> _Exercise details_
In the items below, swap every "cyan square" for "teal square" and reproduce the lines with nothing else altered.

════

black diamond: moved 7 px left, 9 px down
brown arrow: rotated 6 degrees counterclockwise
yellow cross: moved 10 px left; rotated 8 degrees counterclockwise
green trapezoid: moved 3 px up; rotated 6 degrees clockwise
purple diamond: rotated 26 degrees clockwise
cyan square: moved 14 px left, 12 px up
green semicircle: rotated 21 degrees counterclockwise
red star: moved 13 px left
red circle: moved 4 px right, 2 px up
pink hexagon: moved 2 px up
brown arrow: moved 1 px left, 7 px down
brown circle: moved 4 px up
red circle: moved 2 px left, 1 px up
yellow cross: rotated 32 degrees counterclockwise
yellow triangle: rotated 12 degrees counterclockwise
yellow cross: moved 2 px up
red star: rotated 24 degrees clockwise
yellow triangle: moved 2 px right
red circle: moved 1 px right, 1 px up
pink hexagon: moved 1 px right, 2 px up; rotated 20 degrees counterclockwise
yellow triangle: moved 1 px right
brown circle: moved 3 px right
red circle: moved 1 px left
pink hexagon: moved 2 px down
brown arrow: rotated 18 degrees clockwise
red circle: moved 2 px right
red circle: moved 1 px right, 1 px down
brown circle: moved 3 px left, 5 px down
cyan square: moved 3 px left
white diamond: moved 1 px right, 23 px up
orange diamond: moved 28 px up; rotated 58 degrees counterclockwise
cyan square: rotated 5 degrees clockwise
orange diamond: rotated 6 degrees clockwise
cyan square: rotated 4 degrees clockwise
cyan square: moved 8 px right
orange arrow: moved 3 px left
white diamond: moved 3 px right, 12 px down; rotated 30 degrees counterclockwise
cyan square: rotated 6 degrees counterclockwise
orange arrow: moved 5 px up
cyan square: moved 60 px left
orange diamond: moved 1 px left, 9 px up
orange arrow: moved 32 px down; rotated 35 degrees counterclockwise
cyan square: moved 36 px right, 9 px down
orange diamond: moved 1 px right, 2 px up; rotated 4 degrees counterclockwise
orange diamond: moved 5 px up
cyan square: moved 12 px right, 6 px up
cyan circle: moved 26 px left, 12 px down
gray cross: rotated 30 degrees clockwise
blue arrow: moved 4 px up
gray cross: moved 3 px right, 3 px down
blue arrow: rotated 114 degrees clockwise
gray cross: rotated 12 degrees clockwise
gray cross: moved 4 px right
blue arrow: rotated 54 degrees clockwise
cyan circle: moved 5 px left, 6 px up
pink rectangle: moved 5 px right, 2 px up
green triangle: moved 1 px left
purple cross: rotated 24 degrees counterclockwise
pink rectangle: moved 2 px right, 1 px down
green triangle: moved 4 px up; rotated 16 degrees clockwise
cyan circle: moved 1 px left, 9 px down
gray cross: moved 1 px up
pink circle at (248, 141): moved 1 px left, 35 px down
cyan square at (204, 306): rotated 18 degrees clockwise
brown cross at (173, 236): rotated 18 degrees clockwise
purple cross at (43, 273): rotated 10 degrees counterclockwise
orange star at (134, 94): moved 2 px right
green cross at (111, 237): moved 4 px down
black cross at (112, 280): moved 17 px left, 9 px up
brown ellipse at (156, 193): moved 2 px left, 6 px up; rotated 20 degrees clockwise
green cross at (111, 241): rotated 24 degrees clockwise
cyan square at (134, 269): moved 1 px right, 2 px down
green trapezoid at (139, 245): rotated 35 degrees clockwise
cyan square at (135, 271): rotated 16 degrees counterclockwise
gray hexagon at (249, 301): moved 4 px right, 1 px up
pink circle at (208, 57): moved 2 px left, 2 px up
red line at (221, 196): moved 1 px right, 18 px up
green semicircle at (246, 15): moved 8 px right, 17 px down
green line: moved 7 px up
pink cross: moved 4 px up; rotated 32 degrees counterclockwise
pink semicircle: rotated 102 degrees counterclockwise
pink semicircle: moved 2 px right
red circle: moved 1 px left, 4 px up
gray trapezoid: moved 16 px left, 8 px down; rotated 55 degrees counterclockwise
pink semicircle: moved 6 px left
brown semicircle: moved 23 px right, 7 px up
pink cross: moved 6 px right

════

> _Response to this exercise_
black diamond: moved 7 px left, 9 px down
brown arrow: rotated 6 degrees counterclockwise
yellow cross: moved 10 px left; rotated 8 degrees counterclockwise
green trapezoid: moved 3 px up; rotated 6 degrees clockwise
purple diamond: rotated 26 degrees clockwise
teal square: moved 14 px left, 12 px up
green semicircle: rotated 21 degrees counterclockwise
red star: moved 13 px left
red circle: moved 4 px right, 2 px up
pink hexagon: moved 2 px up
brown arrow: moved 1 px left, 7 px down
brown circle: moved 4 px up
red circle: moved 2 px left, 1 px up
yellow cross: rotated 32 degrees counterclockwise
yellow triangle: rotated 12 degrees counterclockwise
yellow cross: moved 2 px up
red star: rotated 24 degrees clockwise
yellow triangle: moved 2 px right
red circle: moved 1 px right, 1 px up
pink hexagon: moved 1 px right, 2 px up; rotated 20 degrees counterclockwise
yellow triangle: moved 1 px right
brown circle: moved 3 px right
red circle: moved 1 px left
pink hexagon: moved 2 px down
brown arrow: rotated 18 degrees clockwise
red circle: moved 2 px right
red circle: moved 1 px right, 1 px down
brown circle: moved 3 px left, 5 px down
teal square: moved 3 px left
white diamond: moved 1 px right, 23 px up
orange diamond: moved 28 px up; rotated 58 degrees counterclockwise
teal square: rotated 5 degrees clockwise
orange diamond: rotated 6 degrees clockwise
teal square: rotated 4 degrees clockwise
teal square: moved 8 px right
orange arrow: moved 3 px left
white diamond: moved 3 px right, 12 px down; rotated 30 degrees counterclockwise
teal square: rotated 6 degrees counterclockwise
orange arrow: moved 5 px up
teal square: moved 60 px left
orange diamond: moved 1 px left, 9 px up
orange arrow: moved 32 px down; rotated 35 degrees counterclockwise
teal square: moved 36 px right, 9 px down
orange diamond: moved 1 px right, 2 px up; rotated 4 degrees counterclockwise
orange diamond: moved 5 px up
teal square: moved 12 px right, 6 px up
cyan circle: moved 26 px left, 12 px down
gray cross: rotated 30 degrees clockwise
blue arrow: moved 4 px up
gray cross: moved 3 px right, 3 px down
blue arrow: rotated 114 degrees clockwise
gray cross: rotated 12 degrees clockwise
gray cross: moved 4 px right
blue arrow: rotated 54 degrees clockwise
cyan circle: moved 5 px left, 6 px up
pink rectangle: moved 5 px right, 2 px up
green triangle: moved 1 px left
purple cross: rotated 24 degrees counterclockwise
pink rectangle: moved 2 px right, 1 px down
green triangle: moved 4 px up; rotated 16 degrees clockwise
cyan circle: moved 1 px left, 9 px down
gray cross: moved 1 px up
pink circle at (248, 141): moved 1 px left, 35 px down
teal square at (204, 306): rotated 18 degrees clockwise
brown cross at (173, 236): rotated 18 degrees clockwise
purple cross at (43, 273): rotated 10 degrees counterclockwise
orange star at (134, 94): moved 2 px right
green cross at (111, 237): moved 4 px down
black cross at (112, 280): moved 17 px left, 9 px up
brown ellipse at (156, 193): moved 2 px left, 6 px up; rotated 20 degrees clockwise
green cross at (111, 241): rotated 24 degrees clockwise
teal square at (134, 269): moved 1 px right, 2 px down
green trapezoid at (139, 245): rotated 35 degrees clockwise
teal square at (135, 271): rotated 16 degrees counterclockwise
gray hexagon at (249, 301): moved 4 px right, 1 px up
pink circle at (208, 57): moved 2 px left, 2 px up
red line at (221, 196): moved 1 px right, 18 px up
green semicircle at (246, 15): moved 8 px right, 17 px down
green line: moved 7 px up
pink cross: moved 4 px up; rotated 32 degrees counterclockwise
pink semicircle: rotated 102 degrees counterclockwise
pink semicircle: moved 2 px right
red circle: moved 1 px left, 4 px up
gray trapezoid: moved 16 px left, 8 px down; rotated 55 degrees counterclockwise
pink semicircle: moved 6 px left
brown semicircle: moved 23 px right, 7 px up
pink cross: moved 6 px right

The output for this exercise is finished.